YOUR OBJECTIVE ::
Please copy the records below word for word, starting at the line that contains "You are a GUI" and stopping after the line that contains "pyautogui.click(x=391, y=459)".

======

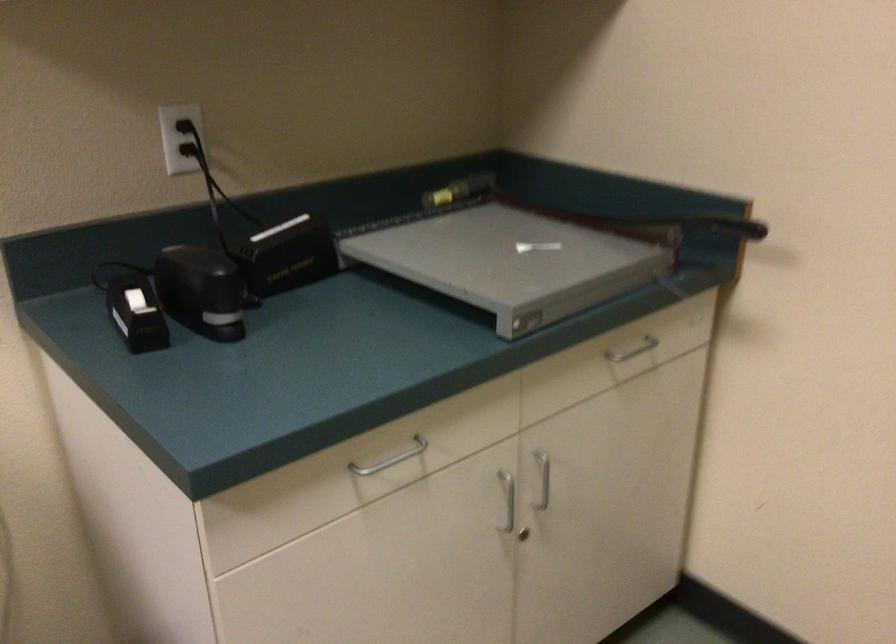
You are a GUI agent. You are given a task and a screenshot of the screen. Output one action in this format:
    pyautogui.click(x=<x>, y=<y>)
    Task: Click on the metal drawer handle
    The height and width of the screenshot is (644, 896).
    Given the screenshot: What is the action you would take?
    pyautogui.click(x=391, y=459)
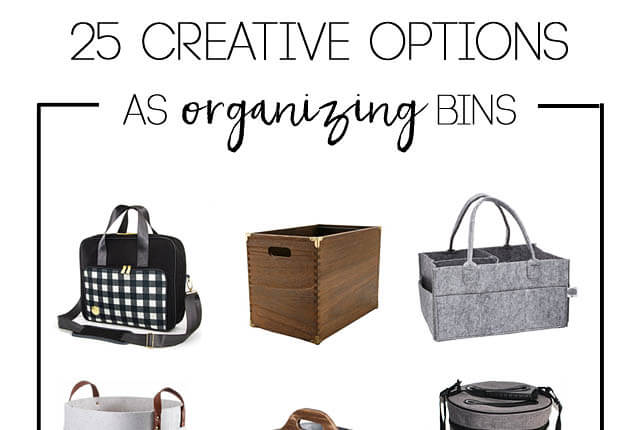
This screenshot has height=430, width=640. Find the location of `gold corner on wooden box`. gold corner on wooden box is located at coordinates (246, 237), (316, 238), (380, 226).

======

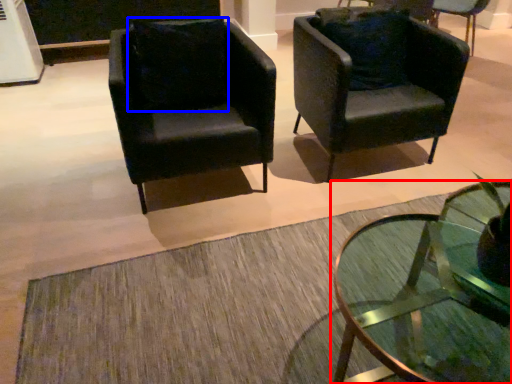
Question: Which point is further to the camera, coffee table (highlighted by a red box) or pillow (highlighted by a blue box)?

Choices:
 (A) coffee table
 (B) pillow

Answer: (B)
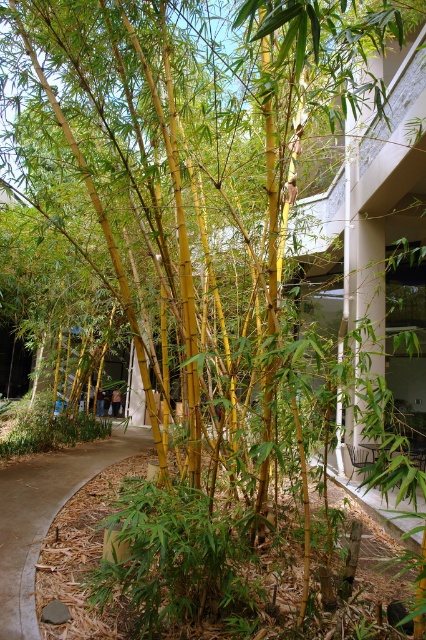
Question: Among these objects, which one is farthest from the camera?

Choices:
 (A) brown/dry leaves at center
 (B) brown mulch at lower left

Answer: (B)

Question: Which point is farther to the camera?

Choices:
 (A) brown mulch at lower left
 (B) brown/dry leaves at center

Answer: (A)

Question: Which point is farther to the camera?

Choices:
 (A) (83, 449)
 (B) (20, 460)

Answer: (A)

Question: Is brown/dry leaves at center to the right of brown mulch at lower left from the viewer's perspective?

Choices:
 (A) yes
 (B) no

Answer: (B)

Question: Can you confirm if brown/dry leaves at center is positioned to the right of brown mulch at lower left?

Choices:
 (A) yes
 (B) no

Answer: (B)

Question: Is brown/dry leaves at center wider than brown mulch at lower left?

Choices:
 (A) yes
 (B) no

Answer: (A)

======

FINAL ANSWER ::
You are a GUI agent. You are given a task and a screenshot of the screen. Output one action in this format:
    pyautogui.click(x=<x>, y=<y>)
    Task: Click on the metal drawer handle
    The height and width of the screenshot is (644, 896).
    Given the screenshot: What is the action you would take?
    pyautogui.click(x=391, y=459)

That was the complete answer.